* Description of the task
Update the entries so that "green diamond" reads "purple hexagon" wherever it occurs, leaving every other line unchanged, and omit the pictures from your answer.

• • • • •

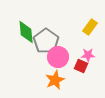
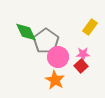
green diamond: rotated 20 degrees counterclockwise
pink star: moved 5 px left, 1 px up
red square: rotated 24 degrees clockwise
orange star: rotated 18 degrees counterclockwise
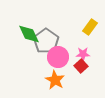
green diamond: moved 3 px right, 2 px down
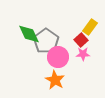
red square: moved 26 px up
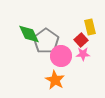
yellow rectangle: rotated 49 degrees counterclockwise
pink circle: moved 3 px right, 1 px up
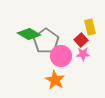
green diamond: rotated 35 degrees counterclockwise
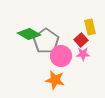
orange star: rotated 18 degrees counterclockwise
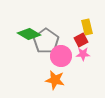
yellow rectangle: moved 3 px left
red square: rotated 16 degrees clockwise
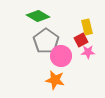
green diamond: moved 9 px right, 18 px up
pink star: moved 5 px right, 2 px up
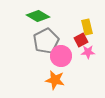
gray pentagon: rotated 10 degrees clockwise
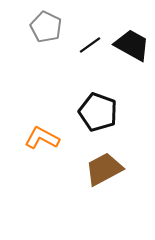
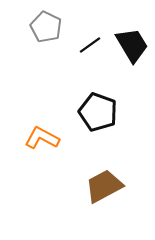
black trapezoid: rotated 30 degrees clockwise
brown trapezoid: moved 17 px down
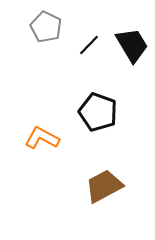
black line: moved 1 px left; rotated 10 degrees counterclockwise
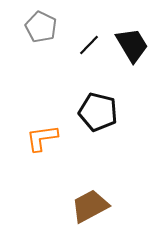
gray pentagon: moved 5 px left
black pentagon: rotated 6 degrees counterclockwise
orange L-shape: rotated 36 degrees counterclockwise
brown trapezoid: moved 14 px left, 20 px down
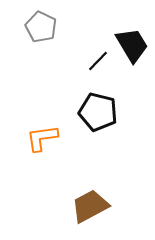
black line: moved 9 px right, 16 px down
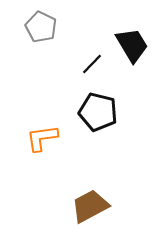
black line: moved 6 px left, 3 px down
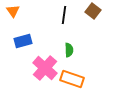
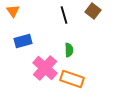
black line: rotated 24 degrees counterclockwise
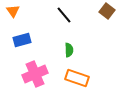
brown square: moved 14 px right
black line: rotated 24 degrees counterclockwise
blue rectangle: moved 1 px left, 1 px up
pink cross: moved 10 px left, 6 px down; rotated 25 degrees clockwise
orange rectangle: moved 5 px right, 1 px up
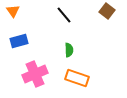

• • • • •

* Written response
purple hexagon: rotated 20 degrees counterclockwise
pink star: moved 5 px left, 1 px up
red square: rotated 24 degrees clockwise
orange star: rotated 18 degrees counterclockwise
purple hexagon: moved 3 px right, 2 px down
red square: moved 26 px up
yellow rectangle: rotated 49 degrees counterclockwise
pink circle: moved 3 px right, 1 px up
purple hexagon: rotated 35 degrees counterclockwise
orange star: rotated 18 degrees counterclockwise
yellow rectangle: moved 3 px left
red square: rotated 16 degrees clockwise
purple hexagon: moved 9 px right, 18 px up
pink star: moved 5 px right, 2 px up
gray pentagon: rotated 10 degrees clockwise
black trapezoid: rotated 30 degrees clockwise
brown trapezoid: moved 17 px down
black line: moved 1 px left; rotated 10 degrees counterclockwise
gray pentagon: moved 5 px left
black pentagon: rotated 6 degrees counterclockwise
orange L-shape: rotated 36 degrees counterclockwise
brown trapezoid: moved 14 px left, 20 px down
black line: moved 9 px right, 16 px down
black line: moved 6 px left, 3 px down
black line: rotated 24 degrees counterclockwise
brown square: moved 14 px right
black line: rotated 24 degrees counterclockwise
blue rectangle: moved 1 px left, 1 px up
pink cross: moved 10 px left, 6 px down; rotated 25 degrees clockwise
orange rectangle: moved 5 px right, 1 px up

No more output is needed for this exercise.